__Work to complete__
Among the lines below, the one containing "TFT pin DC: GP28 -> GP2" opens the range and the one containing "TFT pin SCK: GP20 -> GP18" closes it. Print that range exactly, without the pictures.

__Source material__

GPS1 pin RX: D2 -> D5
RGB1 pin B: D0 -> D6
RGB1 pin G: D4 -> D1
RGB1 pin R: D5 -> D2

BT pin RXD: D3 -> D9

--

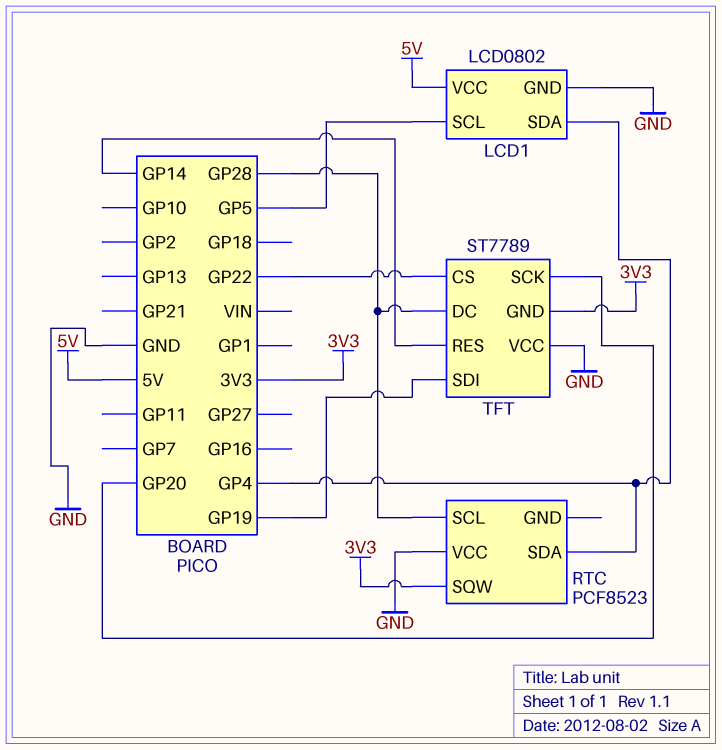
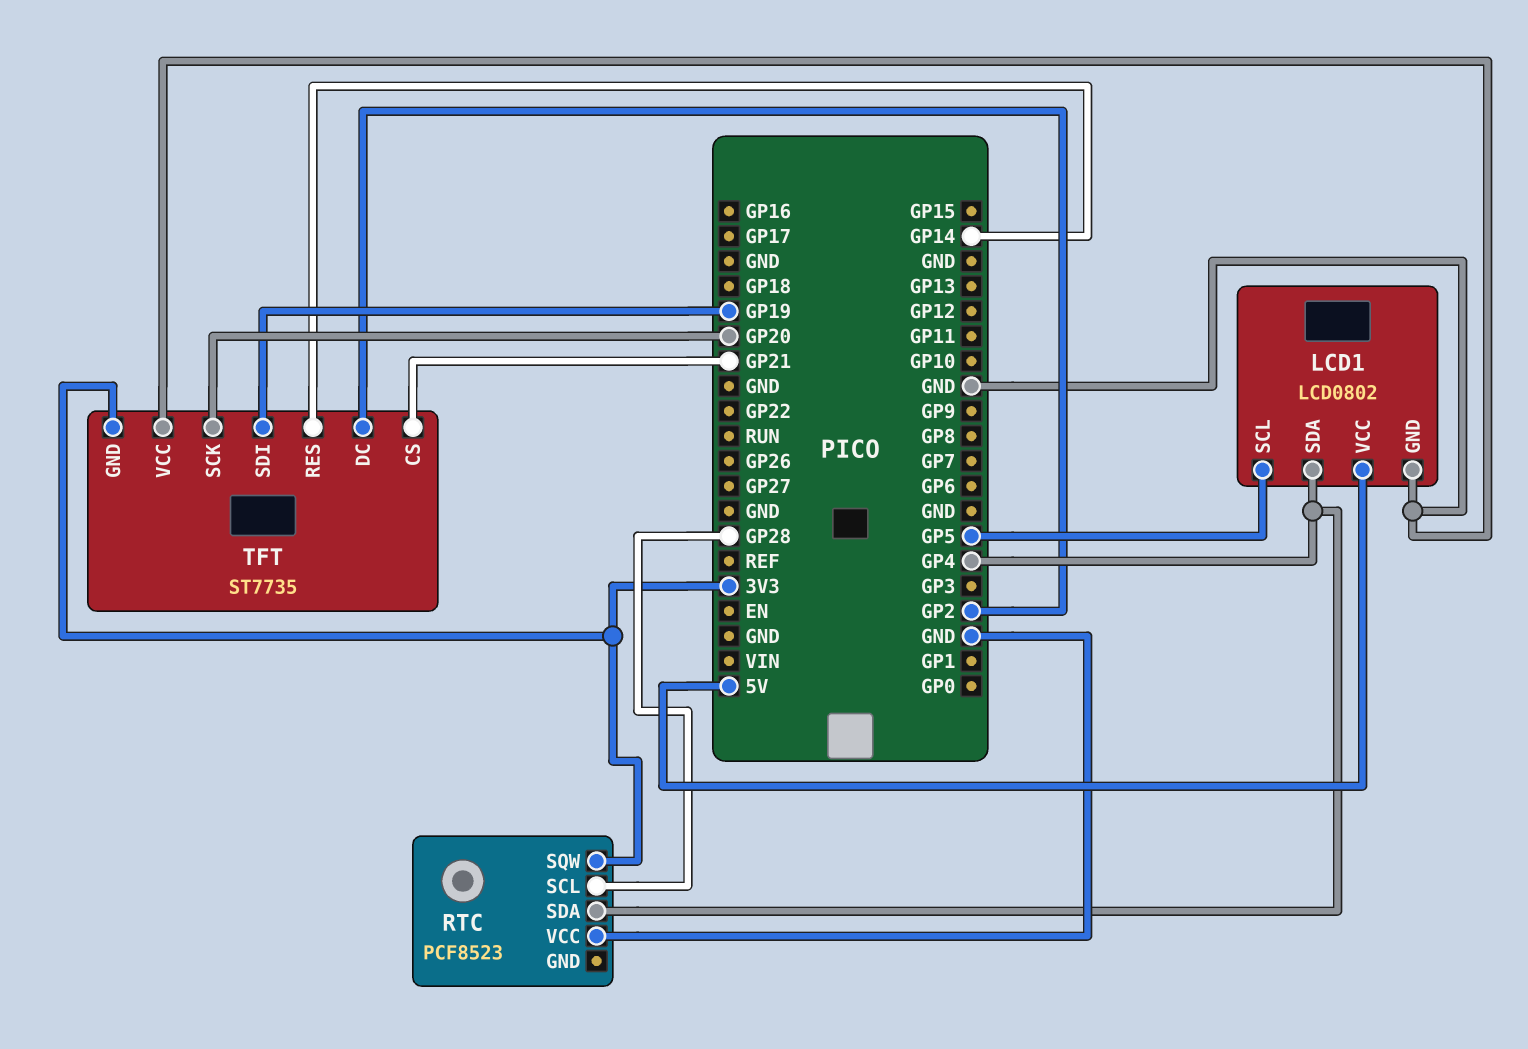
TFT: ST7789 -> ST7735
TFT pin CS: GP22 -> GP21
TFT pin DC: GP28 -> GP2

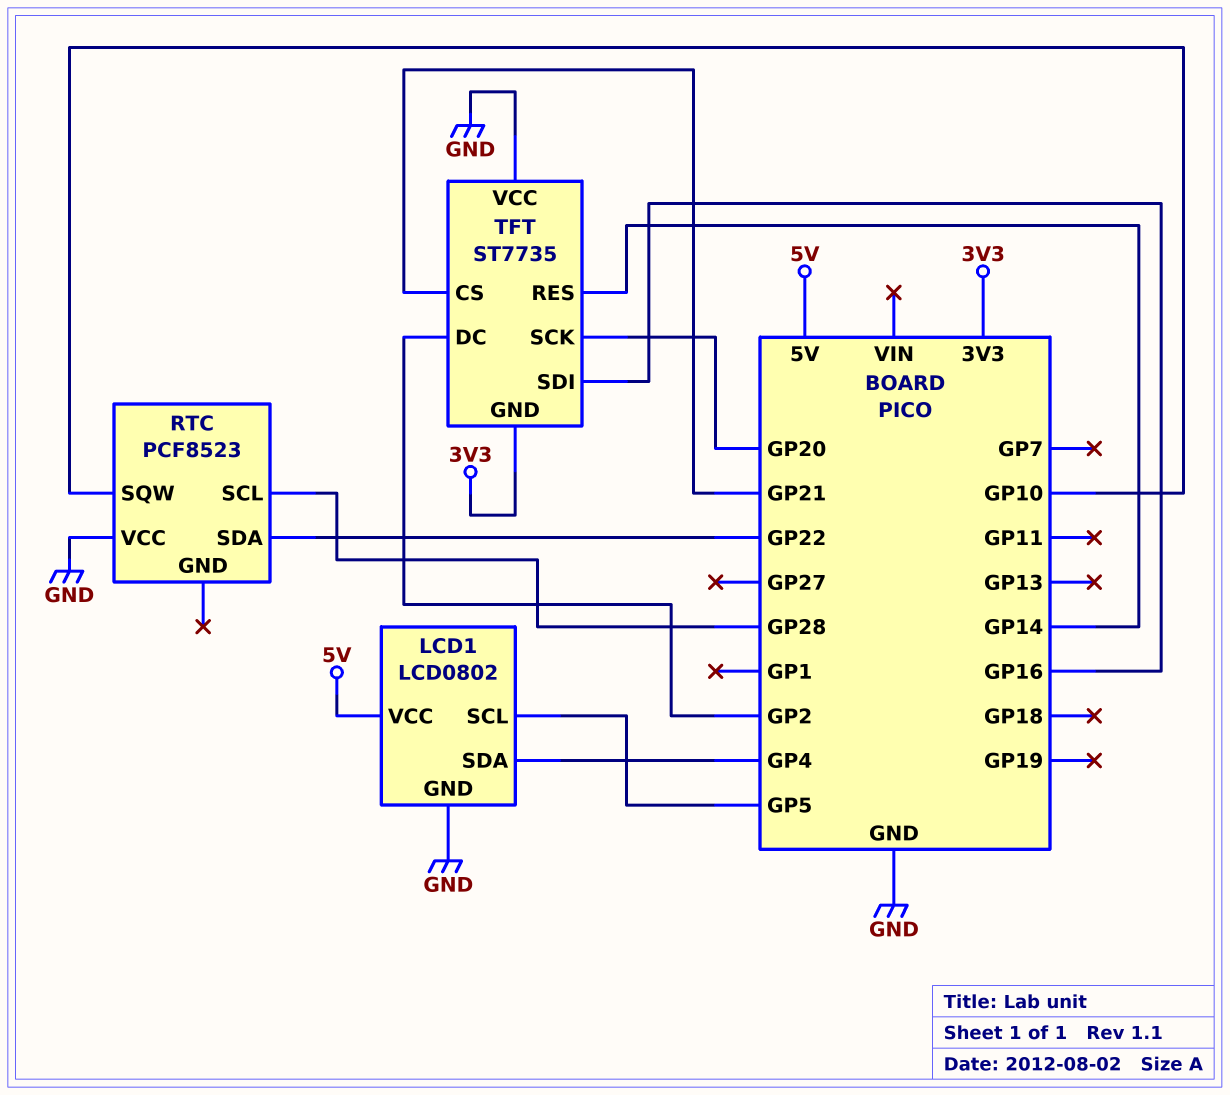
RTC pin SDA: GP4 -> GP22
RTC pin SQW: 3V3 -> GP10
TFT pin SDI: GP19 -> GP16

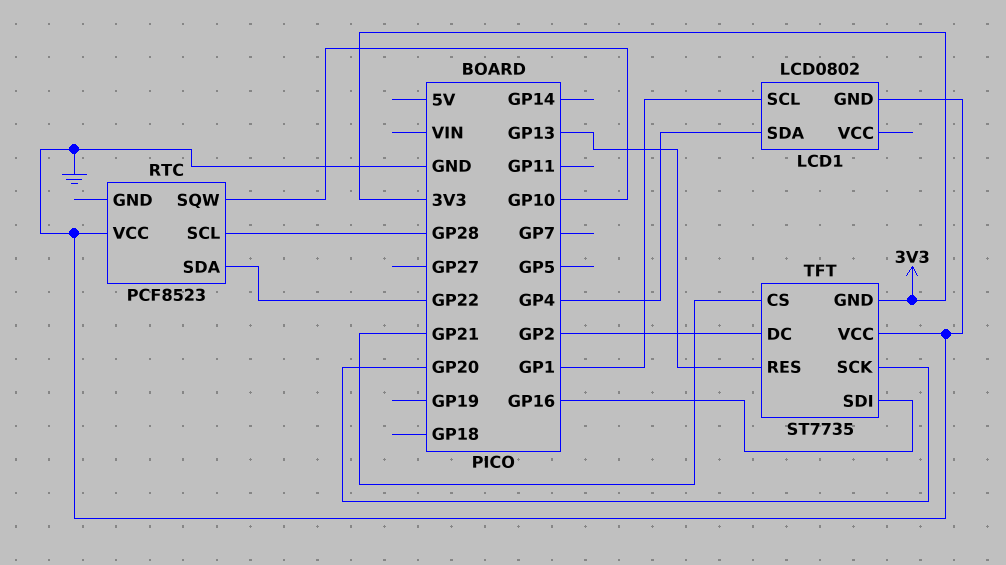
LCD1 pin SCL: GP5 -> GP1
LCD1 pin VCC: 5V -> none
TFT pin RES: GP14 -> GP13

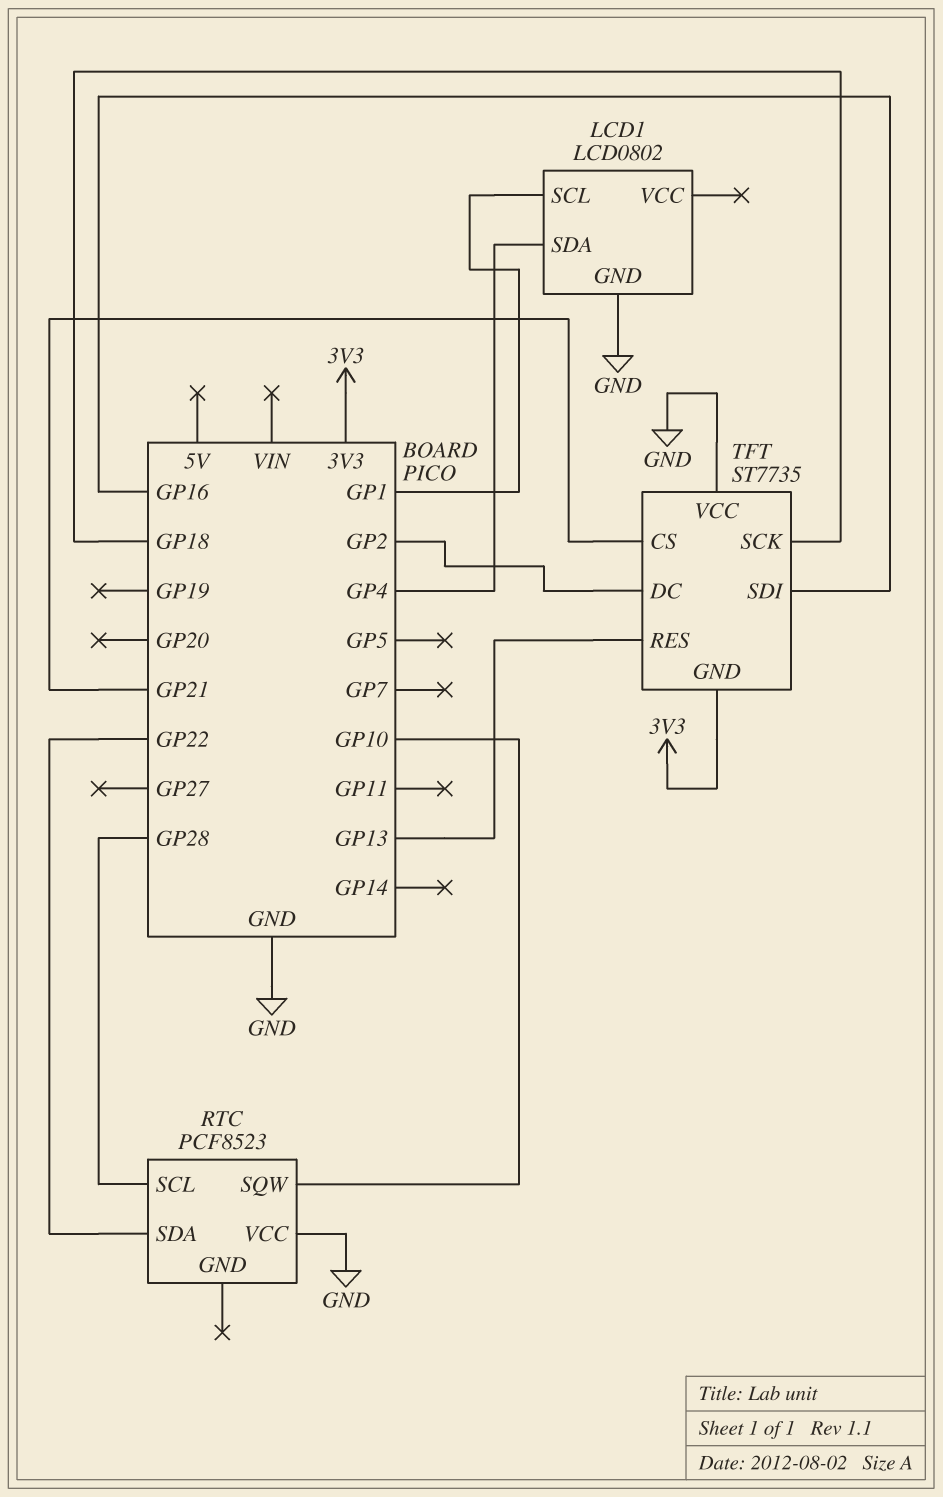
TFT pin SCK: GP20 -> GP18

__Solution for this problem__
TFT pin DC: GP28 -> GP2

RTC pin SDA: GP4 -> GP22
RTC pin SQW: 3V3 -> GP10
TFT pin SDI: GP19 -> GP16

LCD1 pin SCL: GP5 -> GP1
LCD1 pin VCC: 5V -> none
TFT pin RES: GP14 -> GP13

TFT pin SCK: GP20 -> GP18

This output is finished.